---- MATERIAL PROVIDED
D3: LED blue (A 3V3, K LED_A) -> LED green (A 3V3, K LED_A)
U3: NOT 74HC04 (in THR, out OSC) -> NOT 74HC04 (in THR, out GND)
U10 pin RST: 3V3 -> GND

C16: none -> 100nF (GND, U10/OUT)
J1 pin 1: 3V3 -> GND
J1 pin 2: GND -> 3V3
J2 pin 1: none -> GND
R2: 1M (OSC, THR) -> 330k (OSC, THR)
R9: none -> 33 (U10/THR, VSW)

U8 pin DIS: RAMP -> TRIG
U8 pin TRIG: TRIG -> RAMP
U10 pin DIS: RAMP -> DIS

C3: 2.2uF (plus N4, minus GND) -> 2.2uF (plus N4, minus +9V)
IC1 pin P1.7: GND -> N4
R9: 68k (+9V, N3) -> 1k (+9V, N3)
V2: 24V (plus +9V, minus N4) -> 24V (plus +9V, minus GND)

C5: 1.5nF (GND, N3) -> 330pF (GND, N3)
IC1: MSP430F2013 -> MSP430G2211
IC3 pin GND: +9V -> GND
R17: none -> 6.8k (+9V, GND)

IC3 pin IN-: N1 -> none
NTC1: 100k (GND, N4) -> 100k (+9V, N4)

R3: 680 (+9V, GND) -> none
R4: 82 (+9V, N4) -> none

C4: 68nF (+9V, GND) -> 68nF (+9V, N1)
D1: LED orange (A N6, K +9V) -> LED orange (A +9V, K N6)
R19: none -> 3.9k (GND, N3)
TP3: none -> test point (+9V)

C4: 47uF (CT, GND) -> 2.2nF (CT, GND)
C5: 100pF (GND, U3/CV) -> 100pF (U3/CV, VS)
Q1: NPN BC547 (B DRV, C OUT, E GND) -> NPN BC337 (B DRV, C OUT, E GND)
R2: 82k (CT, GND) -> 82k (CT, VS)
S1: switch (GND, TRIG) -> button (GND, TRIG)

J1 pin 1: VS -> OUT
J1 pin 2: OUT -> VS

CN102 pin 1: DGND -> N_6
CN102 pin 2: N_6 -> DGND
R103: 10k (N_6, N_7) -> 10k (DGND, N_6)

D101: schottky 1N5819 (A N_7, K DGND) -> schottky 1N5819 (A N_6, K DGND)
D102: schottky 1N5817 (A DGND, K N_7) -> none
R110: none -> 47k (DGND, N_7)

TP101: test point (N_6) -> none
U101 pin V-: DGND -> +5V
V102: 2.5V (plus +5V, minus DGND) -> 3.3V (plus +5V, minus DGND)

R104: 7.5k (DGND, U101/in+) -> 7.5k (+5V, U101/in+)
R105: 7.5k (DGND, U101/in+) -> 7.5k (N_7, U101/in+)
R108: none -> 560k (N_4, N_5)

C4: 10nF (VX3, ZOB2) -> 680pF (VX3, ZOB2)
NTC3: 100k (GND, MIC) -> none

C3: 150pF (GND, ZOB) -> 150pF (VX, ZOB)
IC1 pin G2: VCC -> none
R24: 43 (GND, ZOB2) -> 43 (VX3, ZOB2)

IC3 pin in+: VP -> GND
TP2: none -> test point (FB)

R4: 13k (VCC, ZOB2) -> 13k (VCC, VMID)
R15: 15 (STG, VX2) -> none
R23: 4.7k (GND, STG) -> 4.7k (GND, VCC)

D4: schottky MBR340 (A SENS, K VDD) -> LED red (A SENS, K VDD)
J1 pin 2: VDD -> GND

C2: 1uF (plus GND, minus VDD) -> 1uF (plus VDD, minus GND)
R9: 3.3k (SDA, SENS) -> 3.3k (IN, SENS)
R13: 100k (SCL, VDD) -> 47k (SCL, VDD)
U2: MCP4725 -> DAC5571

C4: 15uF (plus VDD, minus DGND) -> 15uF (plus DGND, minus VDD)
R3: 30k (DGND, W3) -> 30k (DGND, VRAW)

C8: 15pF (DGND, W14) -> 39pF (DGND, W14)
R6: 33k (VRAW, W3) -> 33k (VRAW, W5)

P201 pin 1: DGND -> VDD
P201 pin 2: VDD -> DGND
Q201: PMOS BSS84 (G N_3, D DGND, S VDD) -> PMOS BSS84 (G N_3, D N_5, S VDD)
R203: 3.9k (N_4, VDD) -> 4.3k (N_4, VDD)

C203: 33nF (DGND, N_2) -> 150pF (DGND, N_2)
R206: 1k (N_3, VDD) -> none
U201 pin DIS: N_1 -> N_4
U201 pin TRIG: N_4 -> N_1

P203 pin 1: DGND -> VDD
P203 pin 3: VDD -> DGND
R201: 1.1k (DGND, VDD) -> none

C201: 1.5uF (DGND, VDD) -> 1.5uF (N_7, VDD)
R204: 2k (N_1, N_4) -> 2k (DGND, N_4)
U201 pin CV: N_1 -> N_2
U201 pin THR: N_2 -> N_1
--------
Return every line from the entries above that includes the word "VRAW".

● ANSWER TO THE PROBLEM
R3: 30k (DGND, W3) -> 30k (DGND, VRAW)
R6: 33k (VRAW, W3) -> 33k (VRAW, W5)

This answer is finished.